- **Your task**: Wherever a line holds the string "field", copy that line.

— Begin Available records —

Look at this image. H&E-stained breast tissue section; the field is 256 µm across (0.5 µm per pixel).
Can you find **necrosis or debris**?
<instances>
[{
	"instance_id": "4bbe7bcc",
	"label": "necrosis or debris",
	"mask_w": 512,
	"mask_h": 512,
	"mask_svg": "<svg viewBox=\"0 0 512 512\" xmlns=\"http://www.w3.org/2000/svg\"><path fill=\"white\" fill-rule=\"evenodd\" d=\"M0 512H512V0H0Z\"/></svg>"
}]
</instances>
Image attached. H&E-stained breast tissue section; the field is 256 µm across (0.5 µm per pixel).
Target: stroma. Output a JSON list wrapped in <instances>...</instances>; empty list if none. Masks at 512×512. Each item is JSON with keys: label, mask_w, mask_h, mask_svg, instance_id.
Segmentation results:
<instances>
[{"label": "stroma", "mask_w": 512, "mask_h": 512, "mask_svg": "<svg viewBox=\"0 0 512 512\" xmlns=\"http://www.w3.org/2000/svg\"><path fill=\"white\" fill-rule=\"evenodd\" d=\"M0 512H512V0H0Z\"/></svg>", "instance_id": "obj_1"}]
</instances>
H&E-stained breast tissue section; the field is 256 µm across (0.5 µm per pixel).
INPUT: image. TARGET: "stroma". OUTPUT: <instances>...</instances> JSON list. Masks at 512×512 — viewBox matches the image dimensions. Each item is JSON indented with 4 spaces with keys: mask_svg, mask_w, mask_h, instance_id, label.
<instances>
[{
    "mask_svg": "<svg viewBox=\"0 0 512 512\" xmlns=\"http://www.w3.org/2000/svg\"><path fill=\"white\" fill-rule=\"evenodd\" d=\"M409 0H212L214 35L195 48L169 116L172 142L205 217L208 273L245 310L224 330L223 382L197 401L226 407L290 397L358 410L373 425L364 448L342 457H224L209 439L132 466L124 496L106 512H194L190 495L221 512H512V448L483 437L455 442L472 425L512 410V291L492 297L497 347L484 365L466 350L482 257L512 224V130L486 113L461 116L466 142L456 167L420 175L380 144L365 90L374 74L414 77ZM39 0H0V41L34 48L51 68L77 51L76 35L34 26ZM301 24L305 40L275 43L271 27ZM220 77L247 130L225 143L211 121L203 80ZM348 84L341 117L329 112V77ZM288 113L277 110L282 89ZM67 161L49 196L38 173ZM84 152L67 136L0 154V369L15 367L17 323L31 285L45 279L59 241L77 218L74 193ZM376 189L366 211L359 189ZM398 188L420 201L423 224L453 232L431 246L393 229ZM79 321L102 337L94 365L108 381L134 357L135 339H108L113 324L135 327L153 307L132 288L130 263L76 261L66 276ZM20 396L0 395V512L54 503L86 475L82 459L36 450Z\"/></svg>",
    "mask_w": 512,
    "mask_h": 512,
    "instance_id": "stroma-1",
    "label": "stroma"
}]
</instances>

— End Available records —

- **Exercise output**:
Look at this image. H&E-stained breast tissue section; the field is 256 µm across (0.5 µm per pixel).
Image attached. H&E-stained breast tissue section; the field is 256 µm across (0.5 µm per pixel).
H&E-stained breast tissue section; the field is 256 µm across (0.5 µm per pixel).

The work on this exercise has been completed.